__The task__. Return the data below exactly, minus the pictures.

__Information provided__.

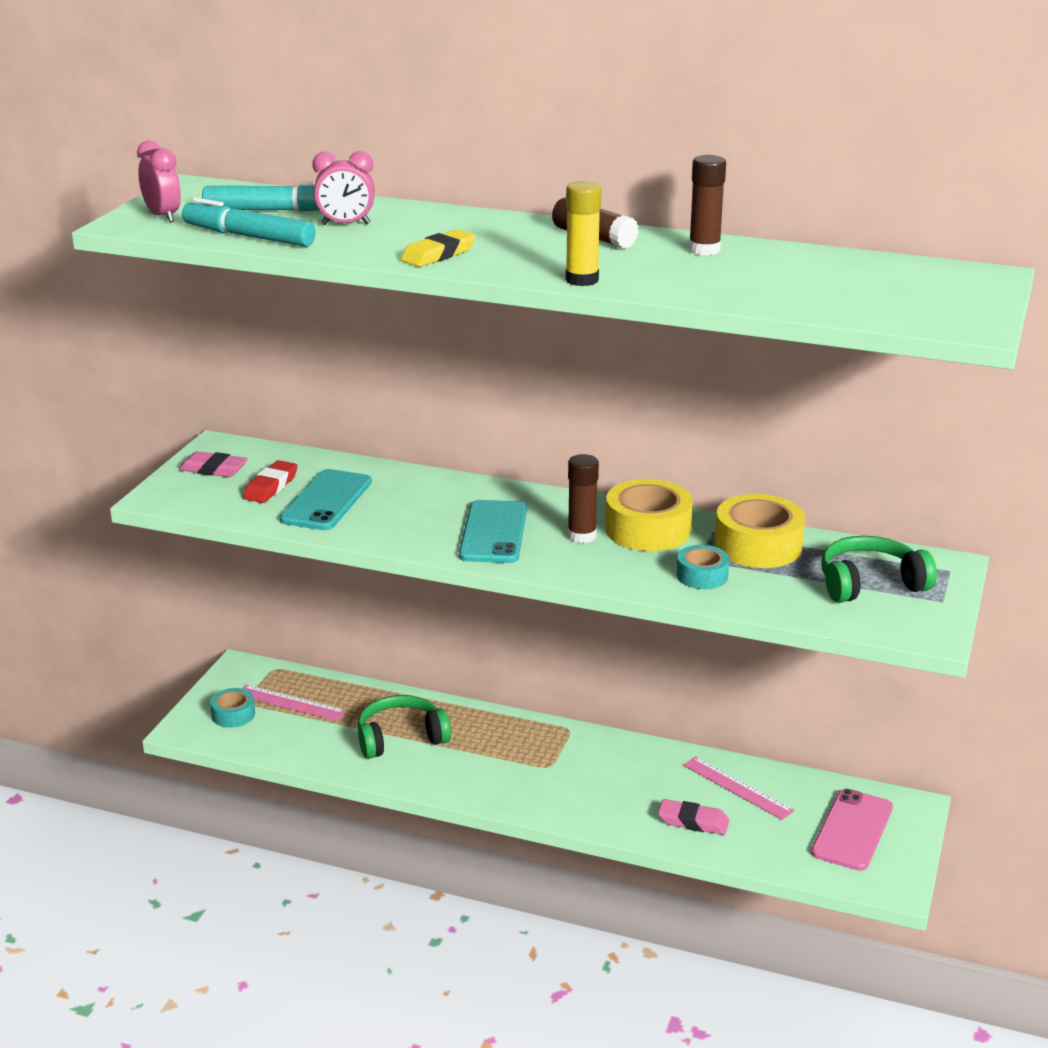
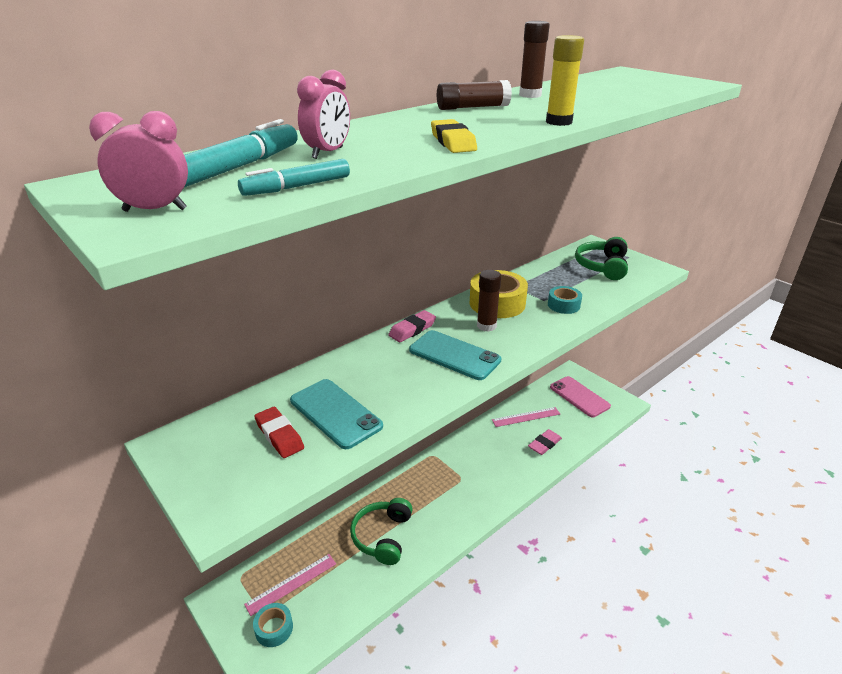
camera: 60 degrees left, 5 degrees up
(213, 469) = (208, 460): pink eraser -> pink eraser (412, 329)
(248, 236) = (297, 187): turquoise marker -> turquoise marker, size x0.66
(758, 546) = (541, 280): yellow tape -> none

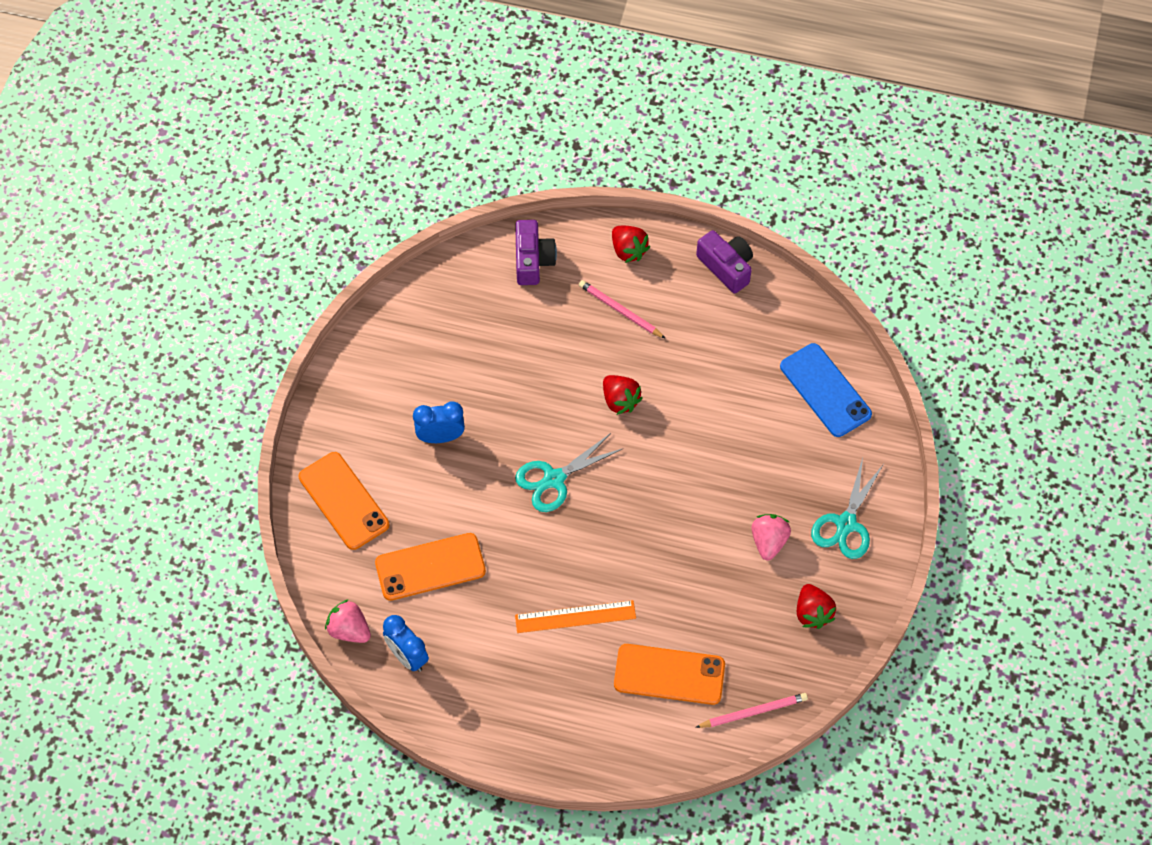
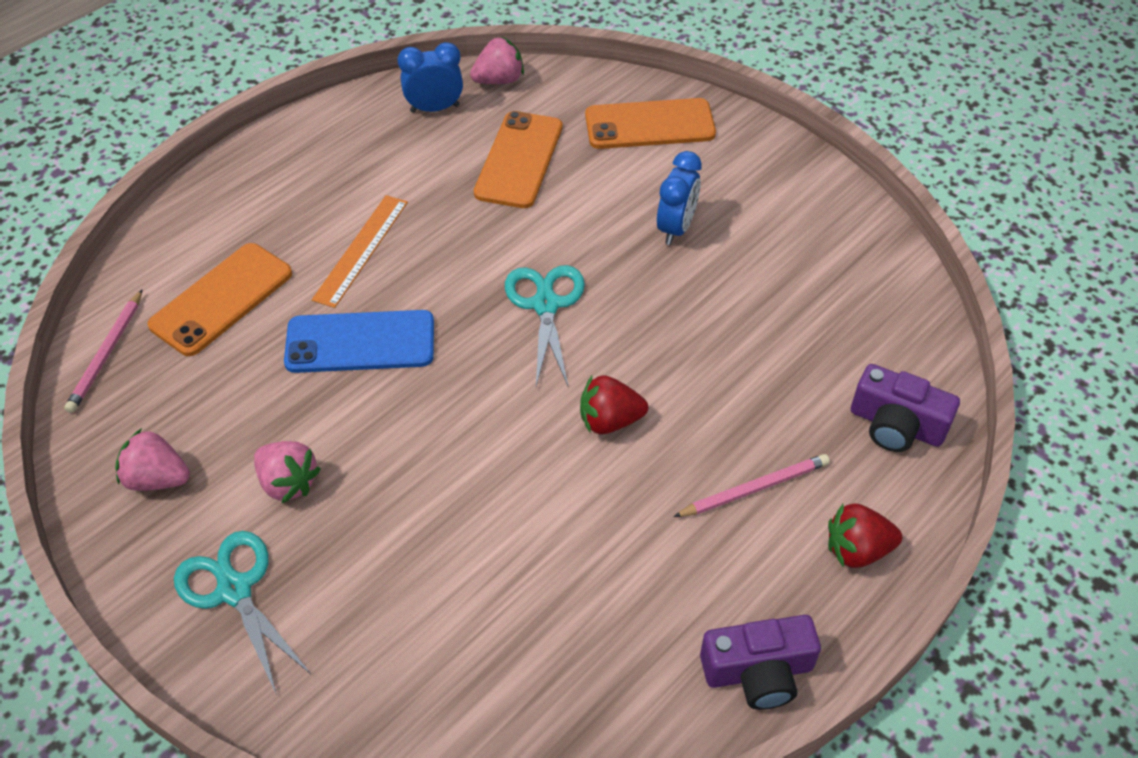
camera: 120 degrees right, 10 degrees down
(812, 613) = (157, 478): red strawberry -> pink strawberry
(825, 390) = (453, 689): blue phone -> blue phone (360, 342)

__Written answer__.
camera: 60 degrees left, 5 degrees up
(213, 469) = (208, 460): pink eraser -> pink eraser (412, 329)
(248, 236) = (297, 187): turquoise marker -> turquoise marker, size x0.66
(758, 546) = (541, 280): yellow tape -> none

camera: 120 degrees right, 10 degrees down
(812, 613) = (157, 478): red strawberry -> pink strawberry
(825, 390) = (453, 689): blue phone -> blue phone (360, 342)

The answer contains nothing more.